* WHAT YOU SHOULD DO: Print every item below verbatim, line for line.

### EXCERPTED RECORDS ###

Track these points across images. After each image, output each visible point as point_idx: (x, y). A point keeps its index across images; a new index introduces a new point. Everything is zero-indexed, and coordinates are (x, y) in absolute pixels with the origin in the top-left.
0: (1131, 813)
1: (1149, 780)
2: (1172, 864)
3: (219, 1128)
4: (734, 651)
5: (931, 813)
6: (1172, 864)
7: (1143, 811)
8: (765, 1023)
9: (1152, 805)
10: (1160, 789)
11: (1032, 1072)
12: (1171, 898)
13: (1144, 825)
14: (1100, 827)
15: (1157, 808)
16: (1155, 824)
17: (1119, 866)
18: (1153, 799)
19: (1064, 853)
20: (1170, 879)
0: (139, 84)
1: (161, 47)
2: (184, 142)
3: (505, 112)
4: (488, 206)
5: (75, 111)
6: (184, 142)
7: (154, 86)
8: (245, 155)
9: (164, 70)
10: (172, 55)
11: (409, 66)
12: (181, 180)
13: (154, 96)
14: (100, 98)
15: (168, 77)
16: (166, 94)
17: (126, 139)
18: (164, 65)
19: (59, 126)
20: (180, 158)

###

* WORKED ANSWER:
Track these points across images. After each image, output each visible point as point_idx: (x, y). A point keeps its index across images; a new index introduces a new point. Everything is zero-indexed, and coordinates are (x, y) in absolute pixels with the origin in the top-left.
0: (1131, 813)
1: (1149, 780)
2: (1172, 864)
3: (219, 1128)
4: (734, 651)
5: (931, 813)
6: (1172, 864)
7: (1143, 811)
8: (765, 1023)
9: (1152, 805)
10: (1160, 789)
11: (1032, 1072)
12: (1171, 898)
13: (1144, 825)
14: (1100, 827)
15: (1157, 808)
16: (1155, 824)
17: (1119, 866)
18: (1153, 799)
19: (1064, 853)
20: (1170, 879)
0: (139, 84)
1: (161, 47)
2: (184, 142)
3: (505, 112)
4: (488, 206)
5: (75, 111)
6: (184, 142)
7: (154, 86)
8: (245, 155)
9: (164, 70)
10: (172, 55)
11: (409, 66)
12: (181, 180)
13: (154, 96)
14: (100, 98)
15: (168, 77)
16: (166, 94)
17: (126, 139)
18: (164, 65)
19: (59, 126)
20: (180, 158)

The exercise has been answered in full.